Before-and-after object lists:
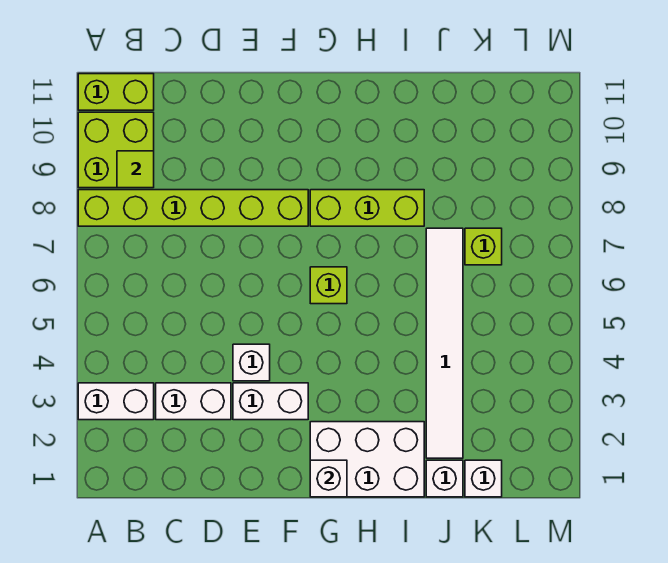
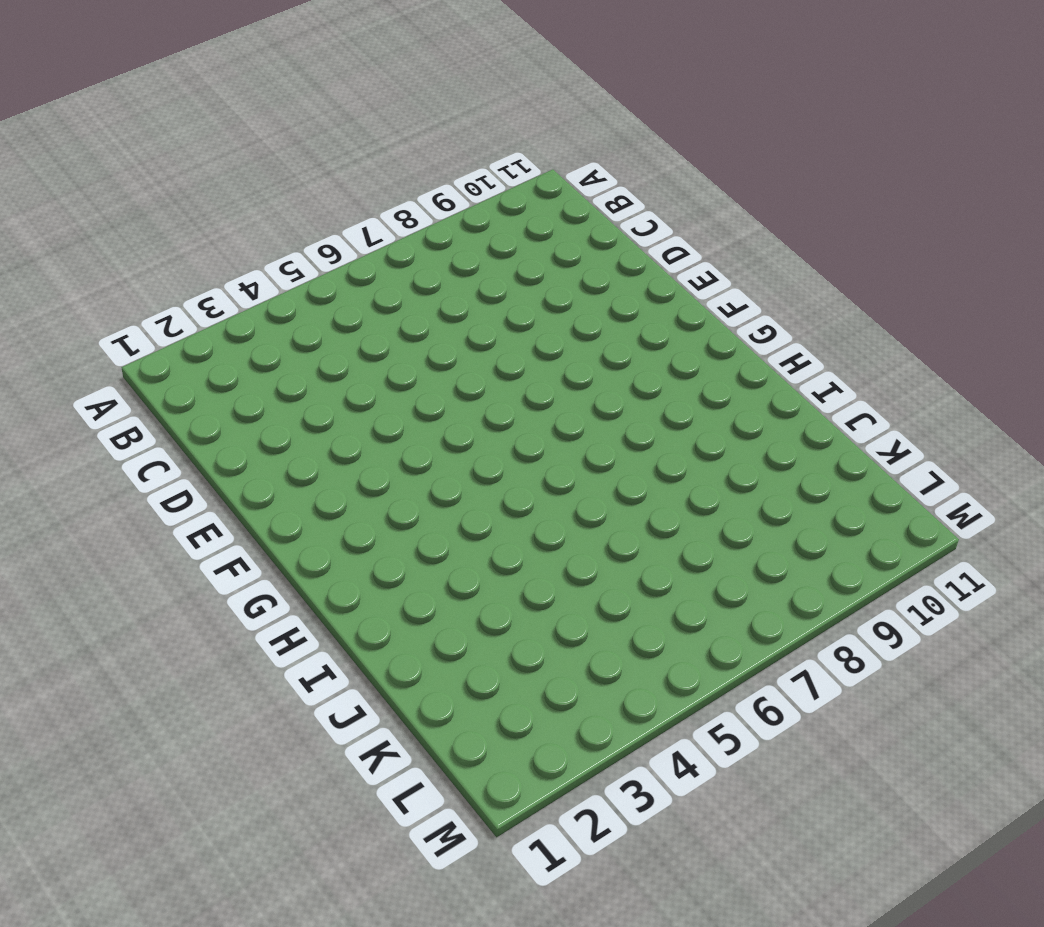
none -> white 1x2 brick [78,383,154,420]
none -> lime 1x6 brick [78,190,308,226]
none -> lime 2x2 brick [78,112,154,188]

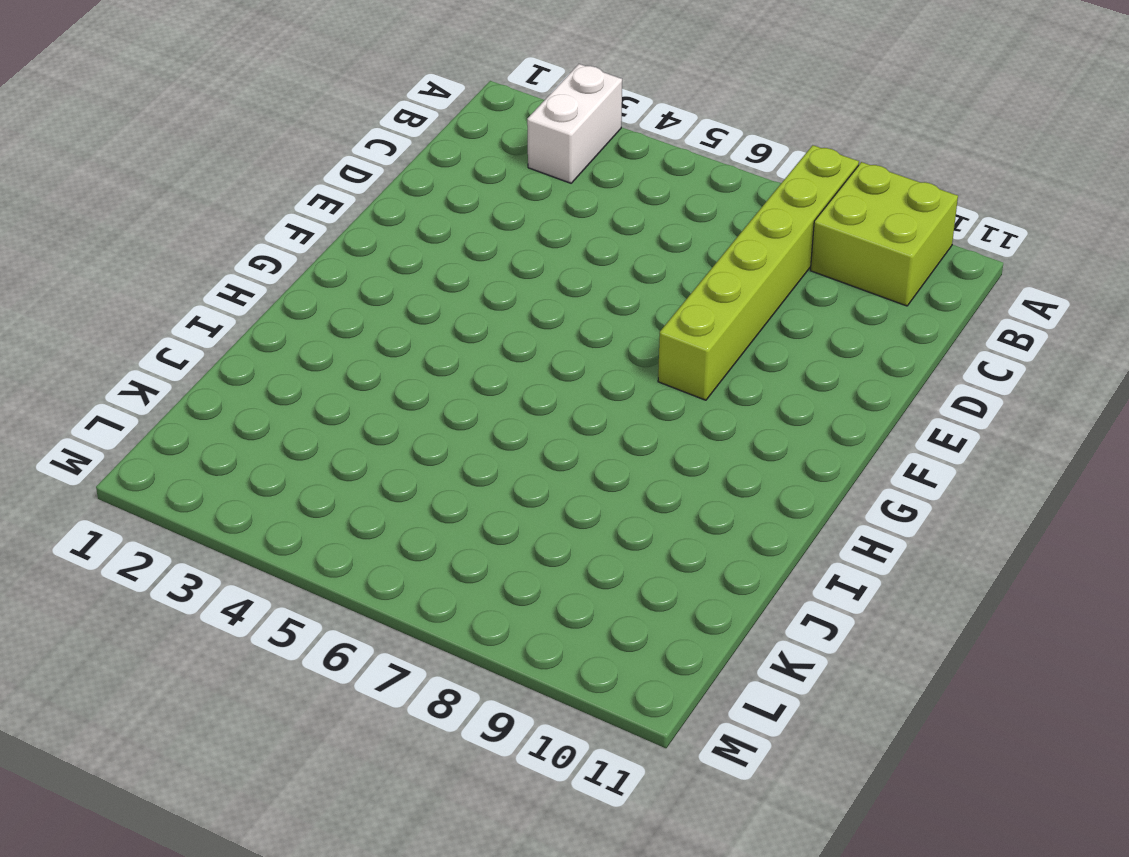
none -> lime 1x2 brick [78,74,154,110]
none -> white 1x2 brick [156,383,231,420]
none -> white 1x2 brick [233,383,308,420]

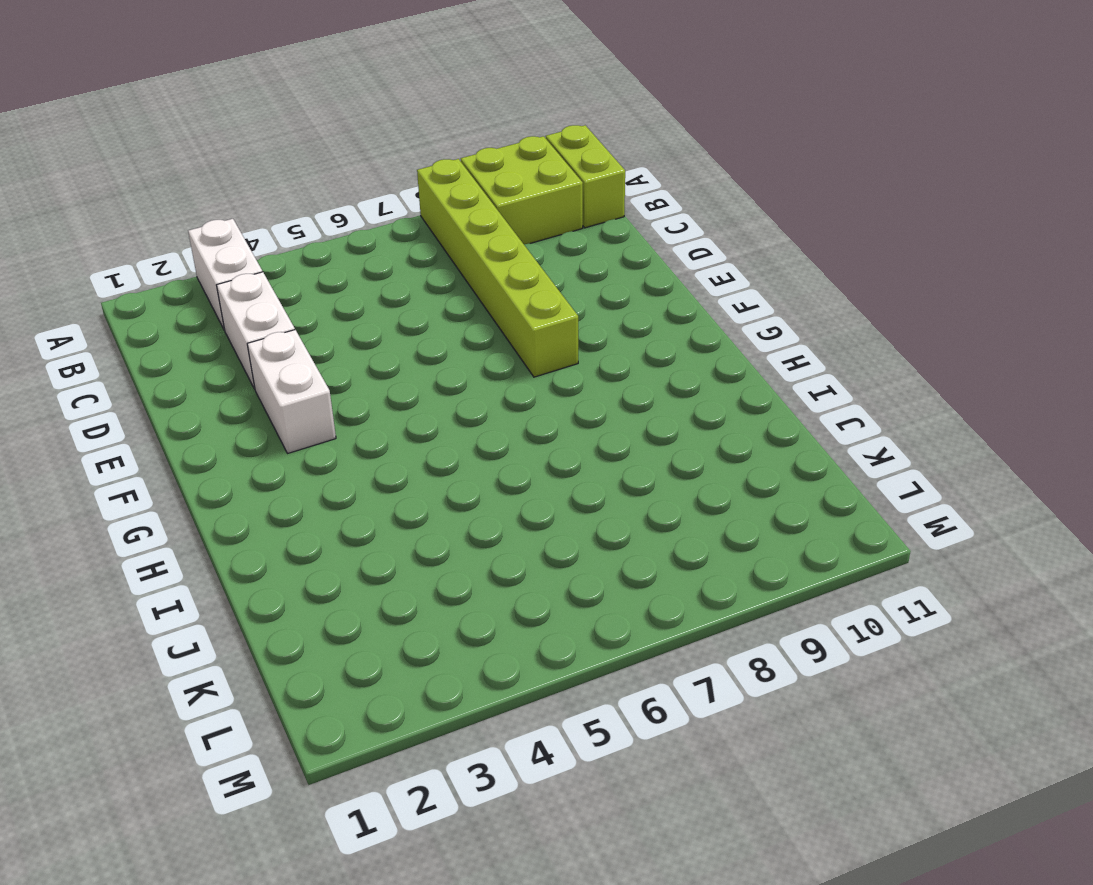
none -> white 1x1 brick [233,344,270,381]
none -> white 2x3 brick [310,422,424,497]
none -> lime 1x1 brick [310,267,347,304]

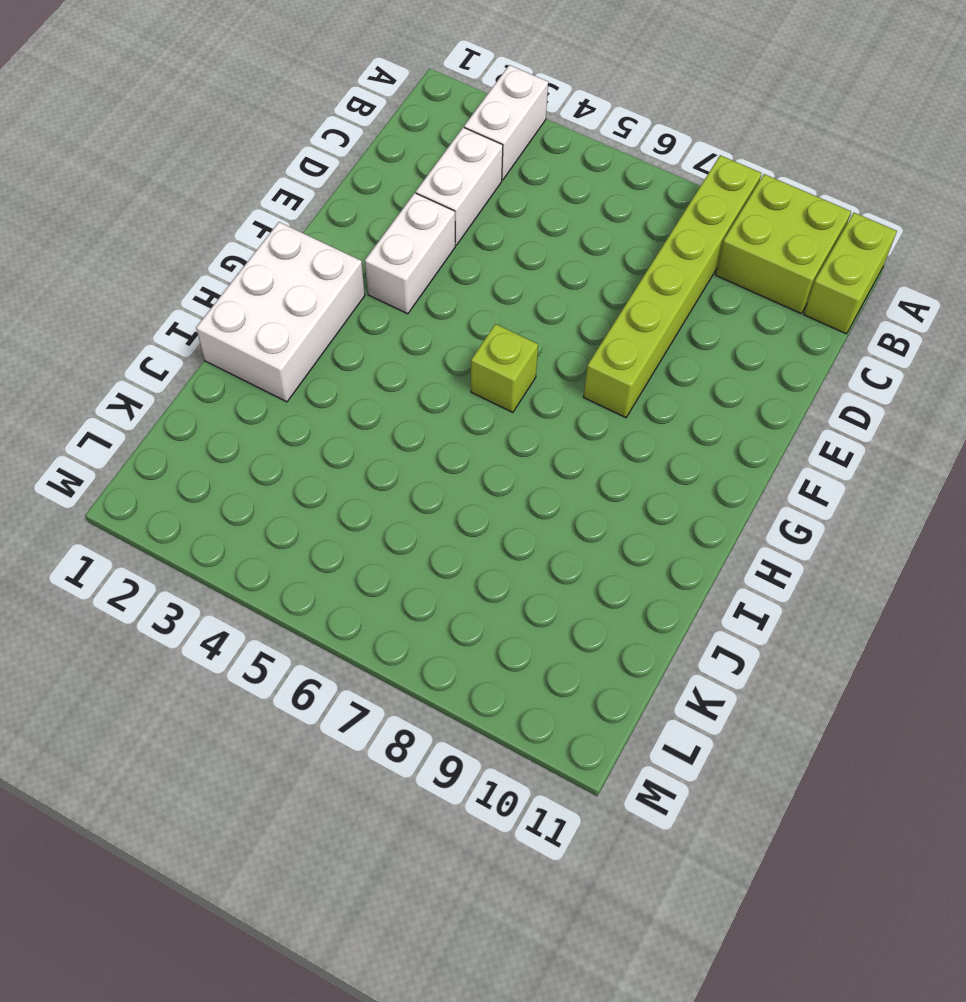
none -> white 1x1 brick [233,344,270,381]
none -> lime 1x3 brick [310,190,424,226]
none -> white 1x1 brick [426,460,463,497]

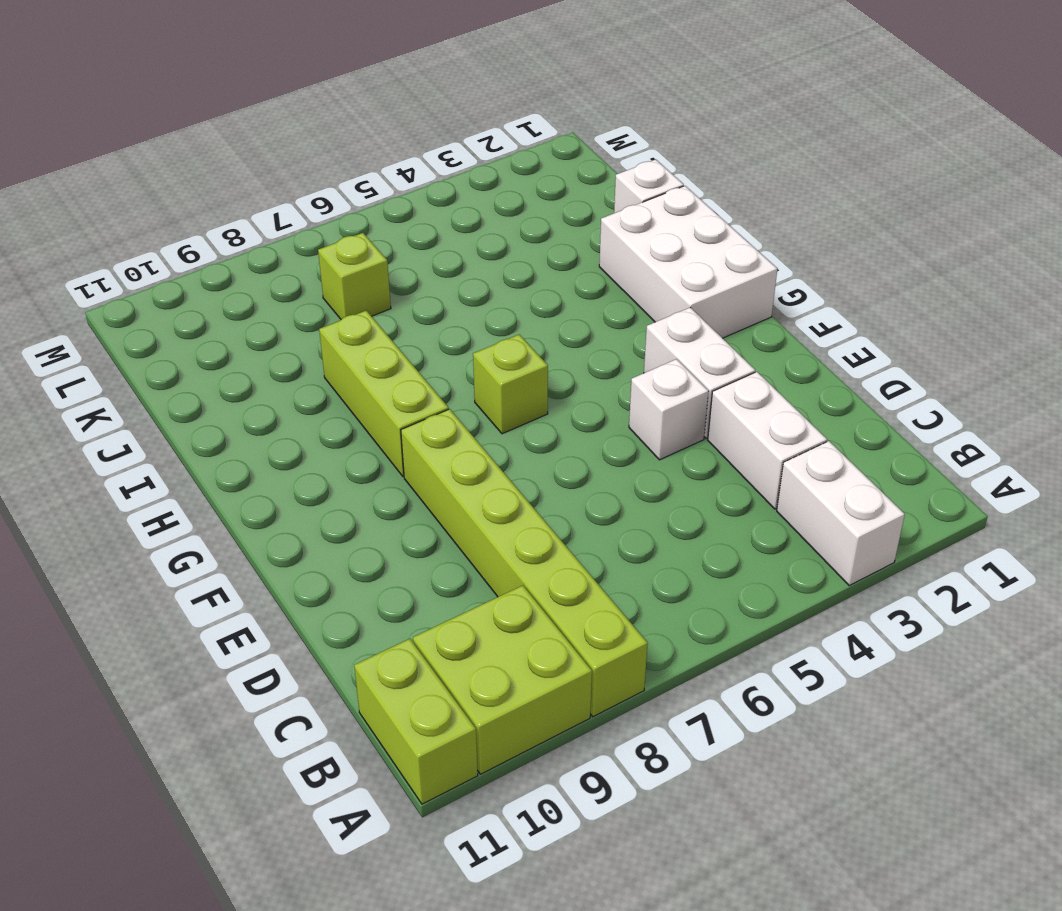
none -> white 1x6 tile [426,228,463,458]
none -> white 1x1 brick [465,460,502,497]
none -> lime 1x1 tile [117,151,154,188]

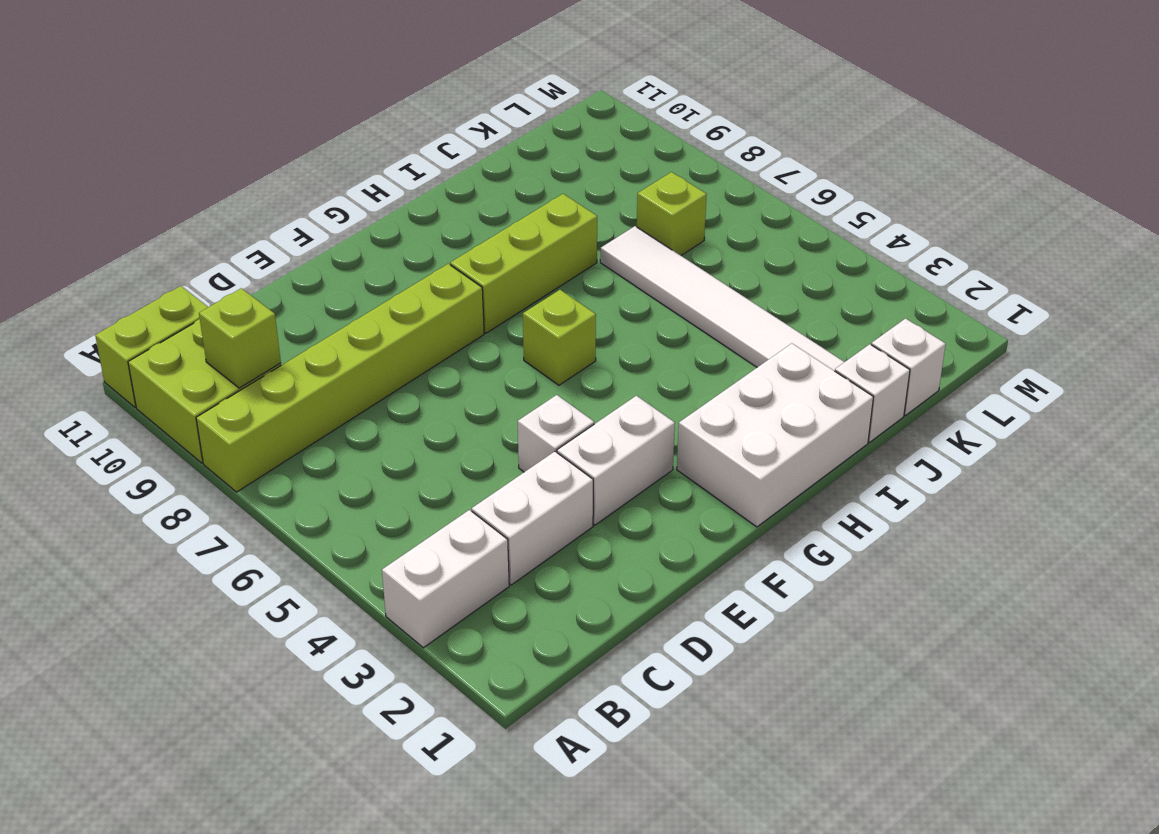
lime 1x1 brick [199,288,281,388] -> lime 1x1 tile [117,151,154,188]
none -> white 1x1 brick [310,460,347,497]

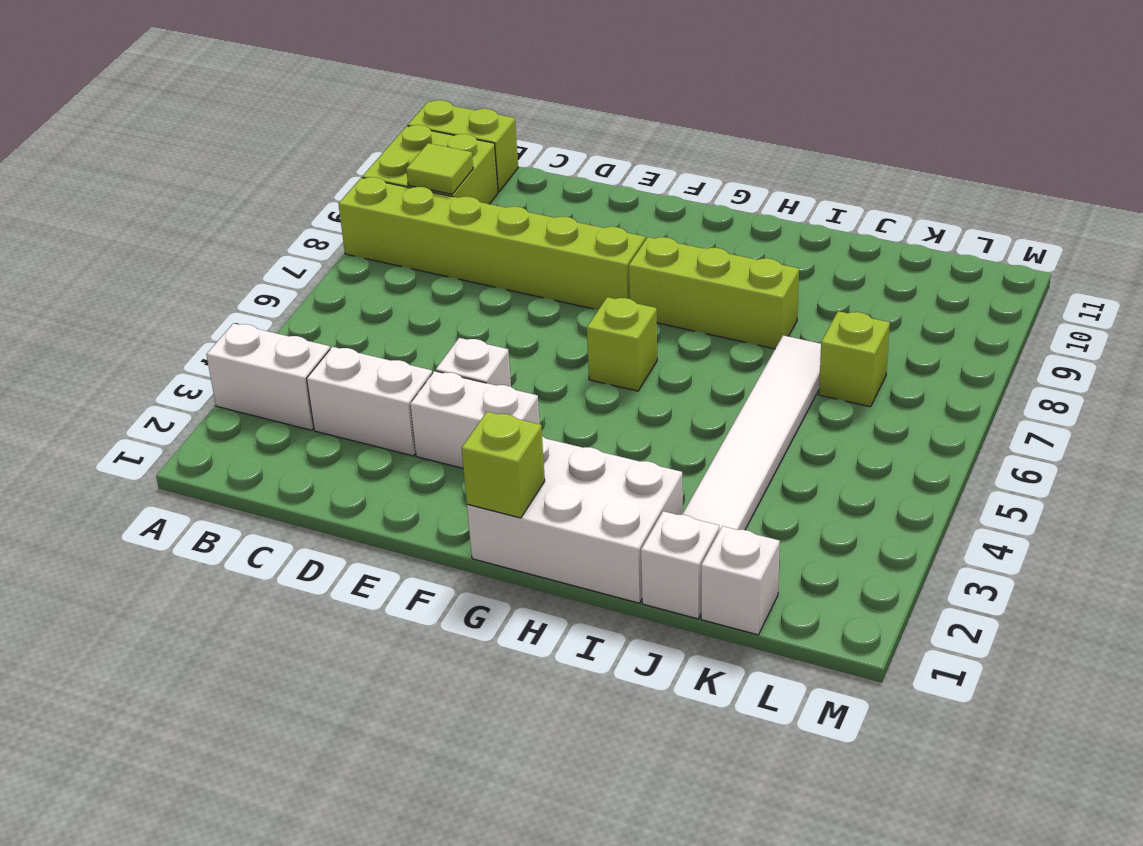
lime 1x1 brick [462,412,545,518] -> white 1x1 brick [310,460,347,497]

# TASK TO COMPLETE
Given the word "lime", show every line of the records that contains it.

# ANSWER BOX
none -> lime 1x6 brick [78,190,308,226]
none -> lime 2x2 brick [78,112,154,188]
none -> lime 1x2 brick [78,74,154,110]
none -> lime 1x1 brick [310,267,347,304]
none -> lime 1x3 brick [310,190,424,226]
none -> lime 1x1 tile [117,151,154,188]
lime 1x1 brick [199,288,281,388] -> lime 1x1 tile [117,151,154,188]
lime 1x1 brick [462,412,545,518] -> white 1x1 brick [310,460,347,497]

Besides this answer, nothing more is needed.